What the task requires – Find the line with "black plate E12:F12" in the entries below, then reproduce it and every line after it down to and including the line with "cyan plate Q10:Q11", exactly.

Exercise material –
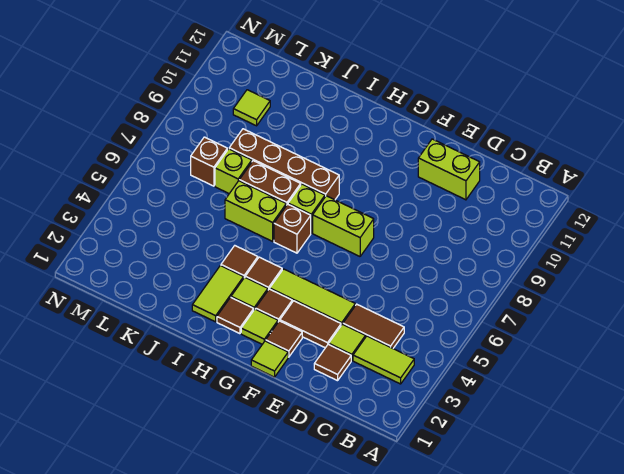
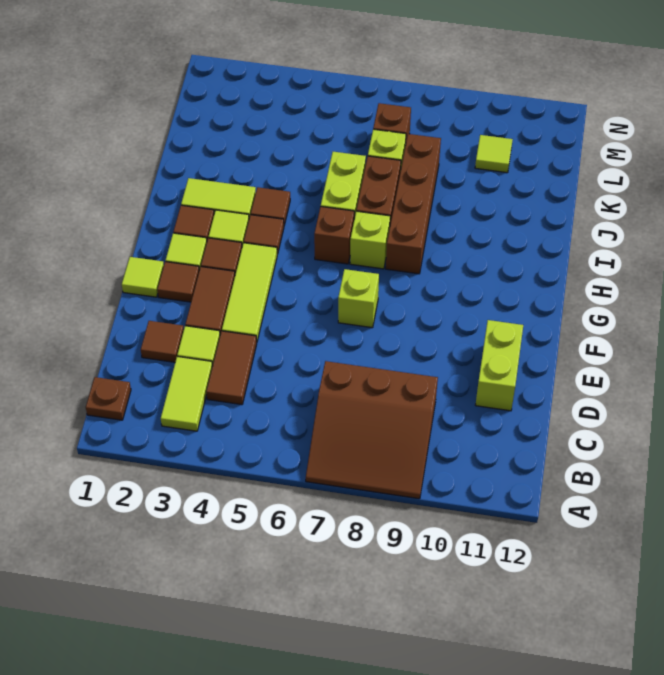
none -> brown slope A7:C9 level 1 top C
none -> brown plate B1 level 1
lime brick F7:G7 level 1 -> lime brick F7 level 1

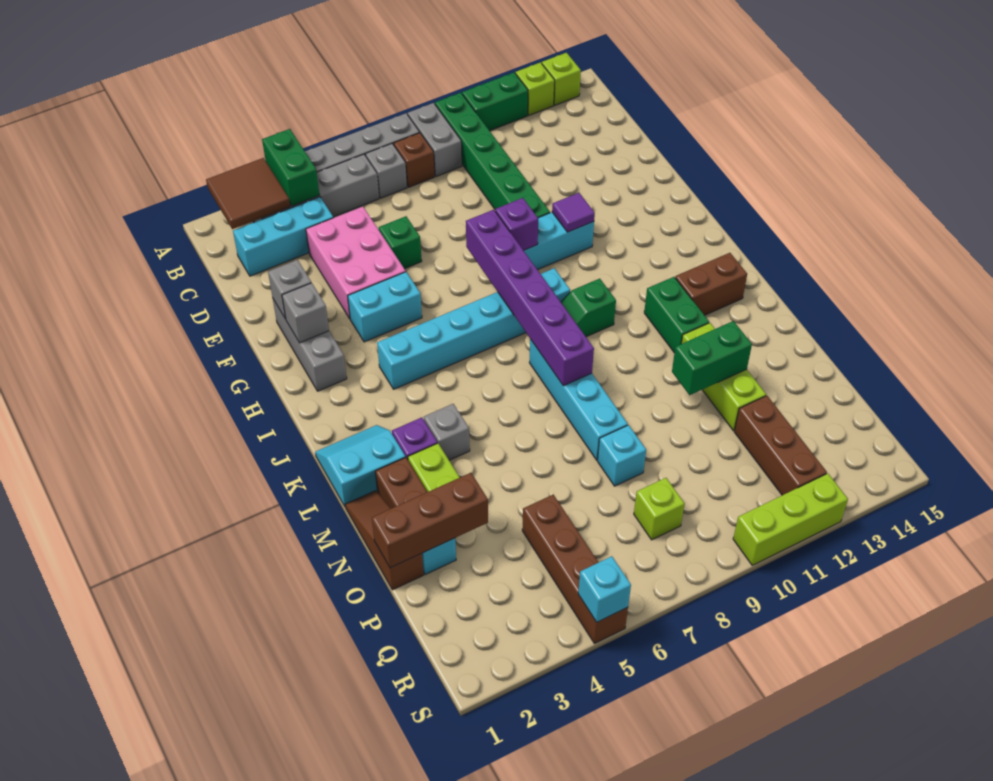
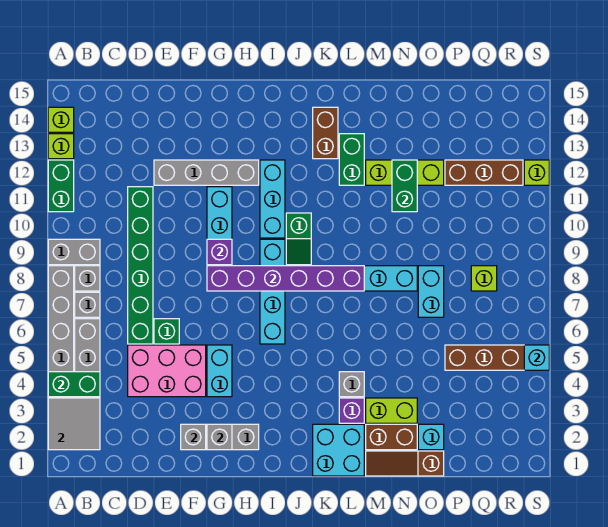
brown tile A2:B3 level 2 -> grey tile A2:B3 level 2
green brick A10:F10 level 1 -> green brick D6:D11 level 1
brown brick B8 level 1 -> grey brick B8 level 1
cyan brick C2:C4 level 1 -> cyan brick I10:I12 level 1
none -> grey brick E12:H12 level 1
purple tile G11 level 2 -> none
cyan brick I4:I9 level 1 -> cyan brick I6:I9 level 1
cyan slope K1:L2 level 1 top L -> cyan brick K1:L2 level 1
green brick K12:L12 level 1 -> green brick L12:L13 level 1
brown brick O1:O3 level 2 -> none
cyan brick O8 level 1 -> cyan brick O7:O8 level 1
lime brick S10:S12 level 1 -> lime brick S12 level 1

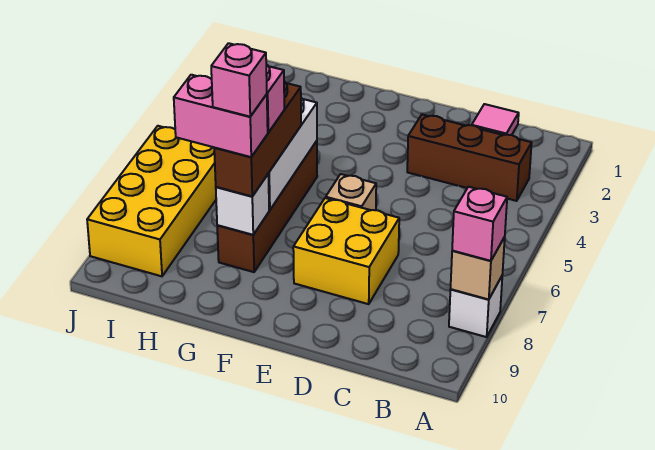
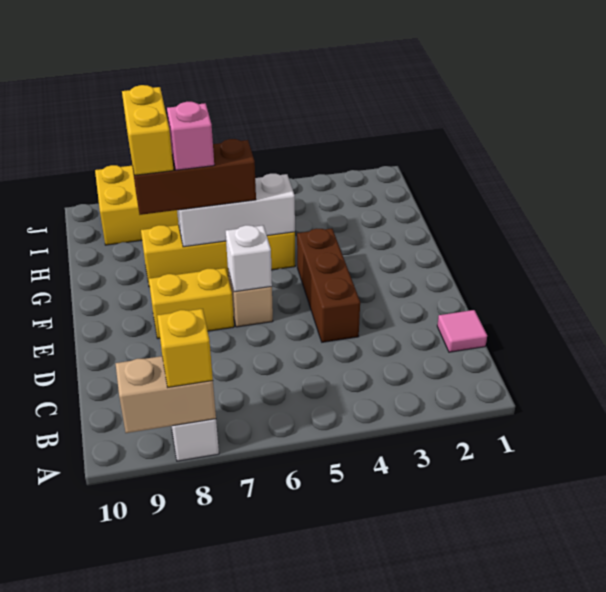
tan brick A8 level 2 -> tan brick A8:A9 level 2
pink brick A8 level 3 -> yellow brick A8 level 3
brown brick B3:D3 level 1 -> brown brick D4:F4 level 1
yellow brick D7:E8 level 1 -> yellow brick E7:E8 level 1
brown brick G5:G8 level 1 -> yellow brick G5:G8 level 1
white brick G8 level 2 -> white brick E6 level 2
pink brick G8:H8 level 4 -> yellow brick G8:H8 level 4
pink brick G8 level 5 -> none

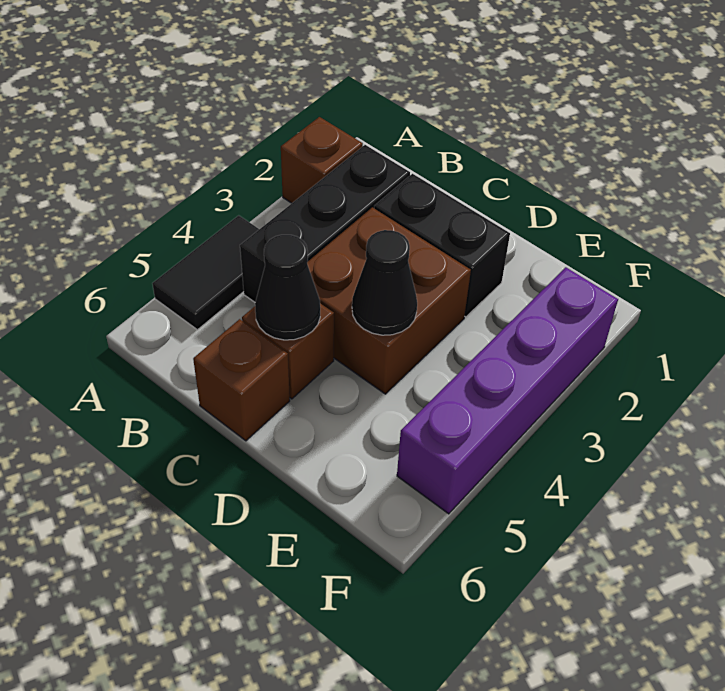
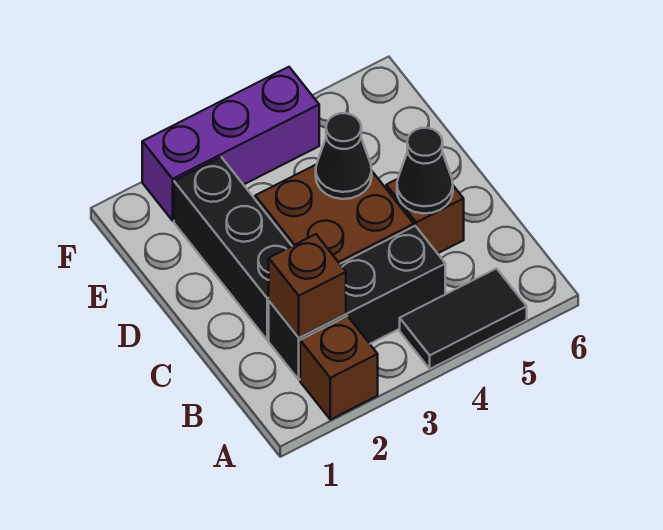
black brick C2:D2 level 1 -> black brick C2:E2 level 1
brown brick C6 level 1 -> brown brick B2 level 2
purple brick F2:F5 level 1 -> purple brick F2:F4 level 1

--

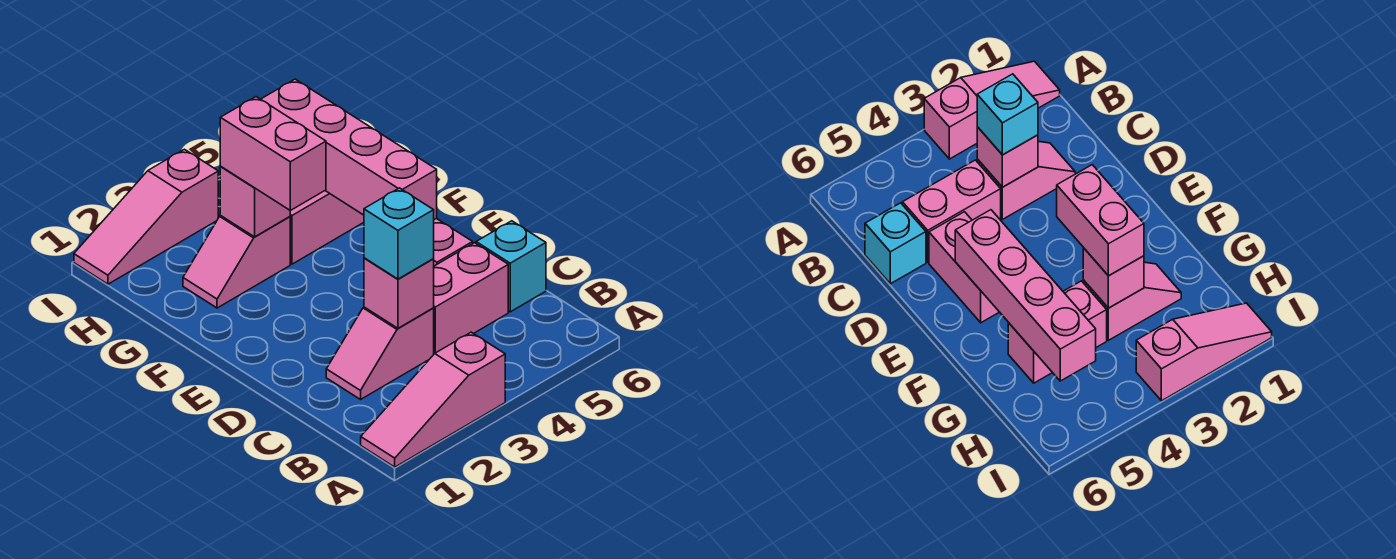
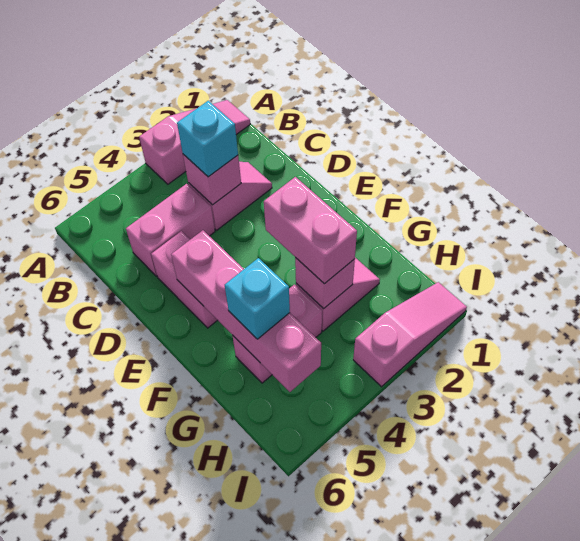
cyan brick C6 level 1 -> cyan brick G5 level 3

--

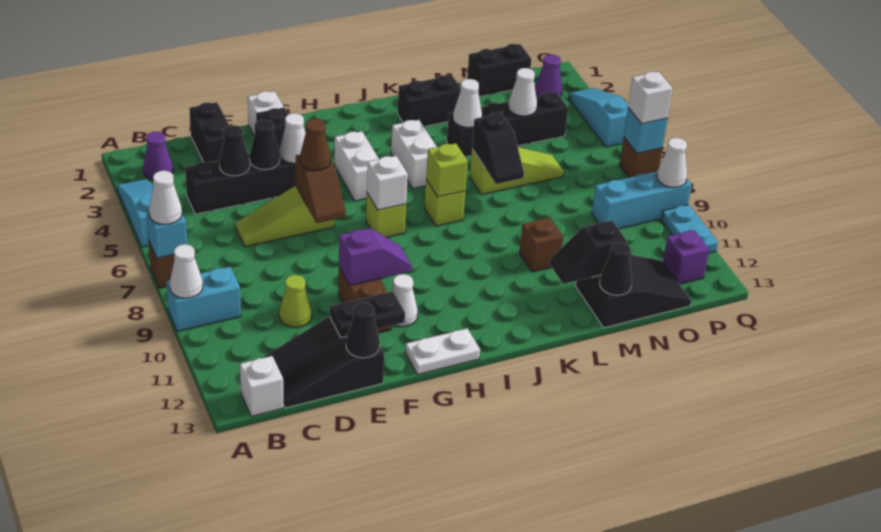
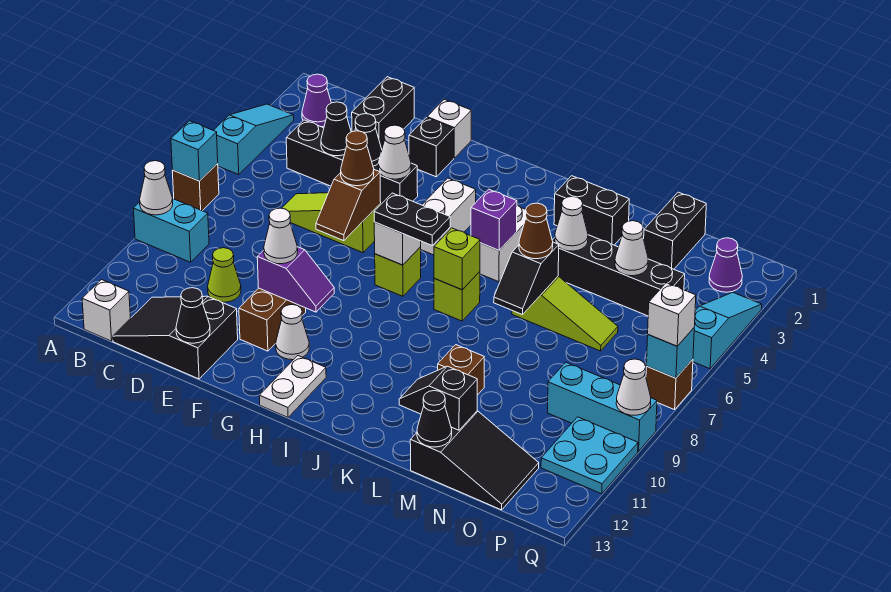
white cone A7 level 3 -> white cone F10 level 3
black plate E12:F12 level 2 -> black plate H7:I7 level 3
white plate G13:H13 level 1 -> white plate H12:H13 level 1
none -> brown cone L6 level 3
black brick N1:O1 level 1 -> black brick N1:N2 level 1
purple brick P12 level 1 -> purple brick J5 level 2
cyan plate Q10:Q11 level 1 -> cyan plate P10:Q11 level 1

Task solution –
black plate E12:F12 level 2 -> black plate H7:I7 level 3
white plate G13:H13 level 1 -> white plate H12:H13 level 1
none -> brown cone L6 level 3
black brick N1:O1 level 1 -> black brick N1:N2 level 1
purple brick P12 level 1 -> purple brick J5 level 2
cyan plate Q10:Q11 level 1 -> cyan plate P10:Q11 level 1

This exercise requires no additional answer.